(MATERIAL TO PROCESS)

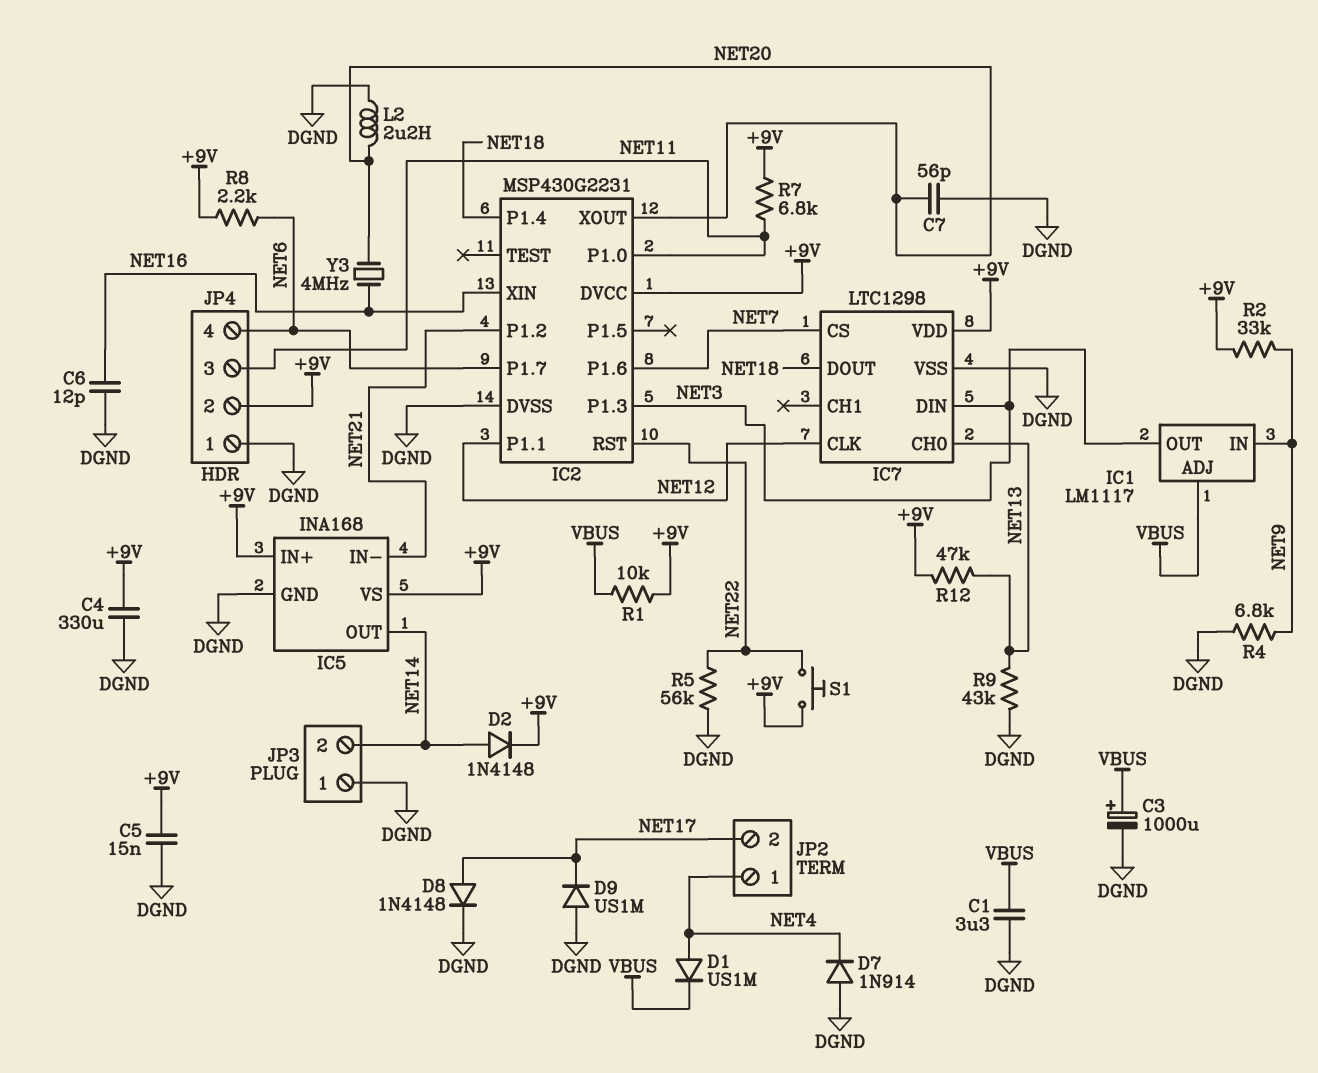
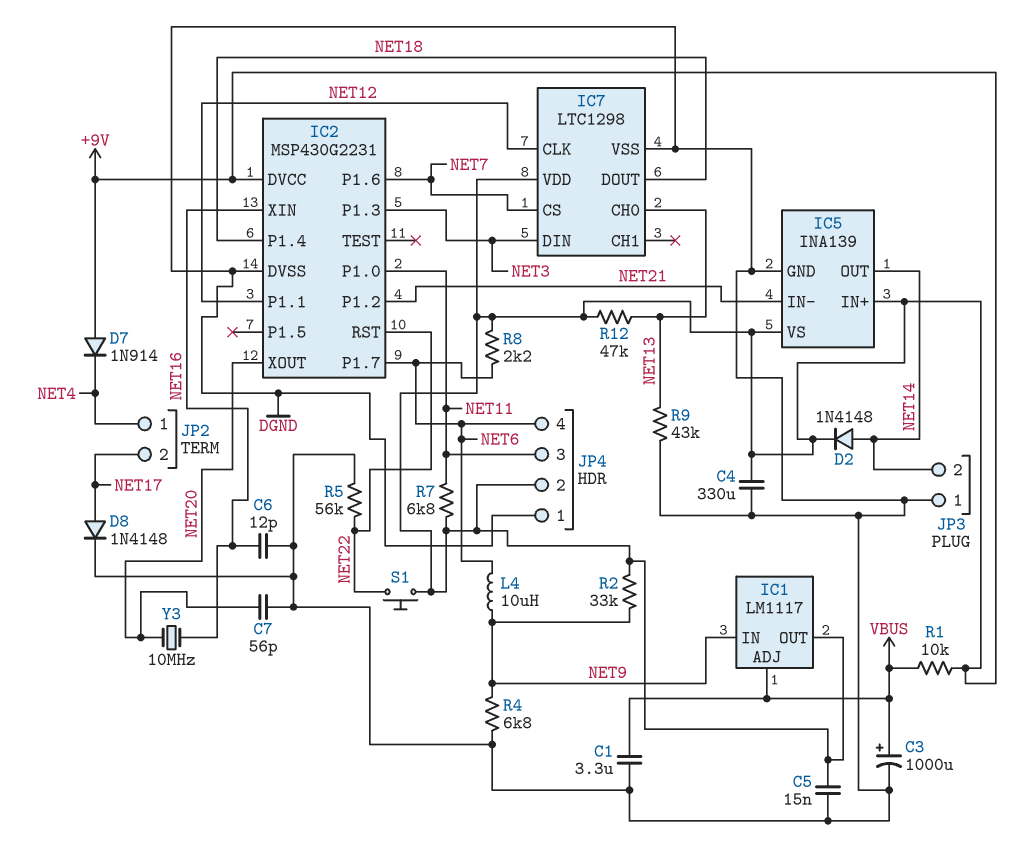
D1: diode US1M (A NET4, K VBUS) -> none
D7: diode 1N914 (A DGND, K NET4) -> diode 1N914 (A +9V, K NET4)
D9: diode US1M (A DGND, K NET17) -> none
IC1 pin OUT: NET3 -> +9V
IC5: INA168 -> INA139
L2: 2.2uH (DGND, NET20) -> none
L4: none -> 10uH (NET6, NET9)
Y3: 4MHz (NET16, NET20) -> 10MHz (NET16, NET20)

(End MATERIAL TO PROCESS)

Among the lines above, list those that contain the word "DGND".

- SOLVED PROBLEM:
D7: diode 1N914 (A DGND, K NET4) -> diode 1N914 (A +9V, K NET4)
D9: diode US1M (A DGND, K NET17) -> none
L2: 2.2uH (DGND, NET20) -> none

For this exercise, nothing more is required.